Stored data
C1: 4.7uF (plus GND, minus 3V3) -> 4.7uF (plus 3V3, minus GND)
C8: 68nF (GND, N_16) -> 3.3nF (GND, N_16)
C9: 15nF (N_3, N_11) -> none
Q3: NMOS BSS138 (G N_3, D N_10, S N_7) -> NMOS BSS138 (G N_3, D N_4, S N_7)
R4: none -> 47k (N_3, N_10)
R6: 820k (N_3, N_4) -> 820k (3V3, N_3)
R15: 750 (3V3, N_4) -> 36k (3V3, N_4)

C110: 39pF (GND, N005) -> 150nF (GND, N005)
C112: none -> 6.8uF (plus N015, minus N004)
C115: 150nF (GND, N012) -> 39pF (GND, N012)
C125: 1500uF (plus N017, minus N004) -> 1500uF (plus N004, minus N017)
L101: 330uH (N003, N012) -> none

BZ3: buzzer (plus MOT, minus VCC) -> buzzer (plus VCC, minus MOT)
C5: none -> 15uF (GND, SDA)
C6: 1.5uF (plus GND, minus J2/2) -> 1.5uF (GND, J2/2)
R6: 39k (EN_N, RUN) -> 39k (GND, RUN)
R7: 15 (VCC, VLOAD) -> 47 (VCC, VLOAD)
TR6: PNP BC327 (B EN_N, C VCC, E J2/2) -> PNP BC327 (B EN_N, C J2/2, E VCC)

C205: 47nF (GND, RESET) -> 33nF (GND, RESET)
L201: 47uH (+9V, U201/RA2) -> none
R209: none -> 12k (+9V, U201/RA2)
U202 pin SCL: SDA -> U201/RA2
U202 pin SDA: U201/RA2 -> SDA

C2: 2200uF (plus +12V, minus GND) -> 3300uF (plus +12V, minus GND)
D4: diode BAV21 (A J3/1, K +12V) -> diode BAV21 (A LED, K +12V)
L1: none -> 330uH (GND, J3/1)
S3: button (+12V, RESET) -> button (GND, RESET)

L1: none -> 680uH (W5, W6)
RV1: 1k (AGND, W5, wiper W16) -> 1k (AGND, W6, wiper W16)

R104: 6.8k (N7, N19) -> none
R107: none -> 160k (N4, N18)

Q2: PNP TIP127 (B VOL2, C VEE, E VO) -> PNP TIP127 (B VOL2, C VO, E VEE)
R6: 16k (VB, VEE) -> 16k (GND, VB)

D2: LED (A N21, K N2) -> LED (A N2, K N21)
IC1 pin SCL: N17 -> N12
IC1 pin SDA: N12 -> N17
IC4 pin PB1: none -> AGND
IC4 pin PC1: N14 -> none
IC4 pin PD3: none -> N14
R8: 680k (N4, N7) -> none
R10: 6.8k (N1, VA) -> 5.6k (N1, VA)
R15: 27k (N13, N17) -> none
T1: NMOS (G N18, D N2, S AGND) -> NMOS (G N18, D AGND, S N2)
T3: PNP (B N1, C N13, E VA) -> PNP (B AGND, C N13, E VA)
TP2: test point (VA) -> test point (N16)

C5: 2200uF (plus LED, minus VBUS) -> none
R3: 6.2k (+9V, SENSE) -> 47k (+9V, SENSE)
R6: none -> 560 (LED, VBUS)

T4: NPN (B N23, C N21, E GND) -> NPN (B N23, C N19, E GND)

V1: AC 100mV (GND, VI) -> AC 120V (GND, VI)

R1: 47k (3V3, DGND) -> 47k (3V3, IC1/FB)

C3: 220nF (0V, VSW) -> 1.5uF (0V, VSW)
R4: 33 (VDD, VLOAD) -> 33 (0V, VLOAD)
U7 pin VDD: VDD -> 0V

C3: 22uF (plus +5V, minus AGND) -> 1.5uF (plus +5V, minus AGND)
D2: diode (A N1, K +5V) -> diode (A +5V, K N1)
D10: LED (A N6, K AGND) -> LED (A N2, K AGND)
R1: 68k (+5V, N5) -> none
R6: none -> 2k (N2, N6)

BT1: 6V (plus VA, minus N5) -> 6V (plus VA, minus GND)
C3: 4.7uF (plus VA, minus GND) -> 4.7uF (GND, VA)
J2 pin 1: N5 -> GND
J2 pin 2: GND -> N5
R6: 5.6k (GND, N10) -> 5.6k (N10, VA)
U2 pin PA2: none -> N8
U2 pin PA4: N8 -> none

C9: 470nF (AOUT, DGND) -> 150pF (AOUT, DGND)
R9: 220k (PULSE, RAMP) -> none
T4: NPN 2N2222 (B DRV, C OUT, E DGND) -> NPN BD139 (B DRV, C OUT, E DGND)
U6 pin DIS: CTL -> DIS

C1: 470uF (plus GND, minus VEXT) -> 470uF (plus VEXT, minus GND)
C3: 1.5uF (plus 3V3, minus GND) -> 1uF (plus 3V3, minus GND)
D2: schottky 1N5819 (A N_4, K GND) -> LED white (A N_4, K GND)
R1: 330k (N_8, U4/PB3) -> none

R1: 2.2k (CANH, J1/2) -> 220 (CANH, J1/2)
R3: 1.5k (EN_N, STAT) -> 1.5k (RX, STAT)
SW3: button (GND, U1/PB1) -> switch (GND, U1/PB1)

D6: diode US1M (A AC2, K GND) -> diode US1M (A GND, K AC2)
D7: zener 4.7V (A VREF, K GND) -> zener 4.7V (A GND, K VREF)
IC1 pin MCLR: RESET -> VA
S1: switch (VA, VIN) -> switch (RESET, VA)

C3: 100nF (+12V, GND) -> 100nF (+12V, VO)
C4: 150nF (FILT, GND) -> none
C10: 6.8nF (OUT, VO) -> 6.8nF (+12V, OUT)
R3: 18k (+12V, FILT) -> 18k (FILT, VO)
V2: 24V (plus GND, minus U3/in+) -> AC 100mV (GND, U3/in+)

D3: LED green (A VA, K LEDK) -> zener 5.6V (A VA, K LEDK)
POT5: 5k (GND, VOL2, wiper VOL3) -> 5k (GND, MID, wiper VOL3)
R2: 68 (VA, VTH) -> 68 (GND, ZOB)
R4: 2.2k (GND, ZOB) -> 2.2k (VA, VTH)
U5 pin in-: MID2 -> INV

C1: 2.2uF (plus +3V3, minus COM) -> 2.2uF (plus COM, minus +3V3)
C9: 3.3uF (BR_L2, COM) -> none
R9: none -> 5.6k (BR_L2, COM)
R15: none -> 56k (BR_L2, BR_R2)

Task to carry out: When copying the data above, keep every line exactly as written.

Written solution:
C1: 4.7uF (plus GND, minus 3V3) -> 4.7uF (plus 3V3, minus GND)
C8: 68nF (GND, N_16) -> 3.3nF (GND, N_16)
C9: 15nF (N_3, N_11) -> none
Q3: NMOS BSS138 (G N_3, D N_10, S N_7) -> NMOS BSS138 (G N_3, D N_4, S N_7)
R4: none -> 47k (N_3, N_10)
R6: 820k (N_3, N_4) -> 820k (3V3, N_3)
R15: 750 (3V3, N_4) -> 36k (3V3, N_4)

C110: 39pF (GND, N005) -> 150nF (GND, N005)
C112: none -> 6.8uF (plus N015, minus N004)
C115: 150nF (GND, N012) -> 39pF (GND, N012)
C125: 1500uF (plus N017, minus N004) -> 1500uF (plus N004, minus N017)
L101: 330uH (N003, N012) -> none

BZ3: buzzer (plus MOT, minus VCC) -> buzzer (plus VCC, minus MOT)
C5: none -> 15uF (GND, SDA)
C6: 1.5uF (plus GND, minus J2/2) -> 1.5uF (GND, J2/2)
R6: 39k (EN_N, RUN) -> 39k (GND, RUN)
R7: 15 (VCC, VLOAD) -> 47 (VCC, VLOAD)
TR6: PNP BC327 (B EN_N, C VCC, E J2/2) -> PNP BC327 (B EN_N, C J2/2, E VCC)

C205: 47nF (GND, RESET) -> 33nF (GND, RESET)
L201: 47uH (+9V, U201/RA2) -> none
R209: none -> 12k (+9V, U201/RA2)
U202 pin SCL: SDA -> U201/RA2
U202 pin SDA: U201/RA2 -> SDA

C2: 2200uF (plus +12V, minus GND) -> 3300uF (plus +12V, minus GND)
D4: diode BAV21 (A J3/1, K +12V) -> diode BAV21 (A LED, K +12V)
L1: none -> 330uH (GND, J3/1)
S3: button (+12V, RESET) -> button (GND, RESET)

L1: none -> 680uH (W5, W6)
RV1: 1k (AGND, W5, wiper W16) -> 1k (AGND, W6, wiper W16)

R104: 6.8k (N7, N19) -> none
R107: none -> 160k (N4, N18)

Q2: PNP TIP127 (B VOL2, C VEE, E VO) -> PNP TIP127 (B VOL2, C VO, E VEE)
R6: 16k (VB, VEE) -> 16k (GND, VB)

D2: LED (A N21, K N2) -> LED (A N2, K N21)
IC1 pin SCL: N17 -> N12
IC1 pin SDA: N12 -> N17
IC4 pin PB1: none -> AGND
IC4 pin PC1: N14 -> none
IC4 pin PD3: none -> N14
R8: 680k (N4, N7) -> none
R10: 6.8k (N1, VA) -> 5.6k (N1, VA)
R15: 27k (N13, N17) -> none
T1: NMOS (G N18, D N2, S AGND) -> NMOS (G N18, D AGND, S N2)
T3: PNP (B N1, C N13, E VA) -> PNP (B AGND, C N13, E VA)
TP2: test point (VA) -> test point (N16)

C5: 2200uF (plus LED, minus VBUS) -> none
R3: 6.2k (+9V, SENSE) -> 47k (+9V, SENSE)
R6: none -> 560 (LED, VBUS)

T4: NPN (B N23, C N21, E GND) -> NPN (B N23, C N19, E GND)

V1: AC 100mV (GND, VI) -> AC 120V (GND, VI)

R1: 47k (3V3, DGND) -> 47k (3V3, IC1/FB)

C3: 220nF (0V, VSW) -> 1.5uF (0V, VSW)
R4: 33 (VDD, VLOAD) -> 33 (0V, VLOAD)
U7 pin VDD: VDD -> 0V

C3: 22uF (plus +5V, minus AGND) -> 1.5uF (plus +5V, minus AGND)
D2: diode (A N1, K +5V) -> diode (A +5V, K N1)
D10: LED (A N6, K AGND) -> LED (A N2, K AGND)
R1: 68k (+5V, N5) -> none
R6: none -> 2k (N2, N6)

BT1: 6V (plus VA, minus N5) -> 6V (plus VA, minus GND)
C3: 4.7uF (plus VA, minus GND) -> 4.7uF (GND, VA)
J2 pin 1: N5 -> GND
J2 pin 2: GND -> N5
R6: 5.6k (GND, N10) -> 5.6k (N10, VA)
U2 pin PA2: none -> N8
U2 pin PA4: N8 -> none

C9: 470nF (AOUT, DGND) -> 150pF (AOUT, DGND)
R9: 220k (PULSE, RAMP) -> none
T4: NPN 2N2222 (B DRV, C OUT, E DGND) -> NPN BD139 (B DRV, C OUT, E DGND)
U6 pin DIS: CTL -> DIS

C1: 470uF (plus GND, minus VEXT) -> 470uF (plus VEXT, minus GND)
C3: 1.5uF (plus 3V3, minus GND) -> 1uF (plus 3V3, minus GND)
D2: schottky 1N5819 (A N_4, K GND) -> LED white (A N_4, K GND)
R1: 330k (N_8, U4/PB3) -> none

R1: 2.2k (CANH, J1/2) -> 220 (CANH, J1/2)
R3: 1.5k (EN_N, STAT) -> 1.5k (RX, STAT)
SW3: button (GND, U1/PB1) -> switch (GND, U1/PB1)

D6: diode US1M (A AC2, K GND) -> diode US1M (A GND, K AC2)
D7: zener 4.7V (A VREF, K GND) -> zener 4.7V (A GND, K VREF)
IC1 pin MCLR: RESET -> VA
S1: switch (VA, VIN) -> switch (RESET, VA)

C3: 100nF (+12V, GND) -> 100nF (+12V, VO)
C4: 150nF (FILT, GND) -> none
C10: 6.8nF (OUT, VO) -> 6.8nF (+12V, OUT)
R3: 18k (+12V, FILT) -> 18k (FILT, VO)
V2: 24V (plus GND, minus U3/in+) -> AC 100mV (GND, U3/in+)

D3: LED green (A VA, K LEDK) -> zener 5.6V (A VA, K LEDK)
POT5: 5k (GND, VOL2, wiper VOL3) -> 5k (GND, MID, wiper VOL3)
R2: 68 (VA, VTH) -> 68 (GND, ZOB)
R4: 2.2k (GND, ZOB) -> 2.2k (VA, VTH)
U5 pin in-: MID2 -> INV

C1: 2.2uF (plus +3V3, minus COM) -> 2.2uF (plus COM, minus +3V3)
C9: 3.3uF (BR_L2, COM) -> none
R9: none -> 5.6k (BR_L2, COM)
R15: none -> 56k (BR_L2, BR_R2)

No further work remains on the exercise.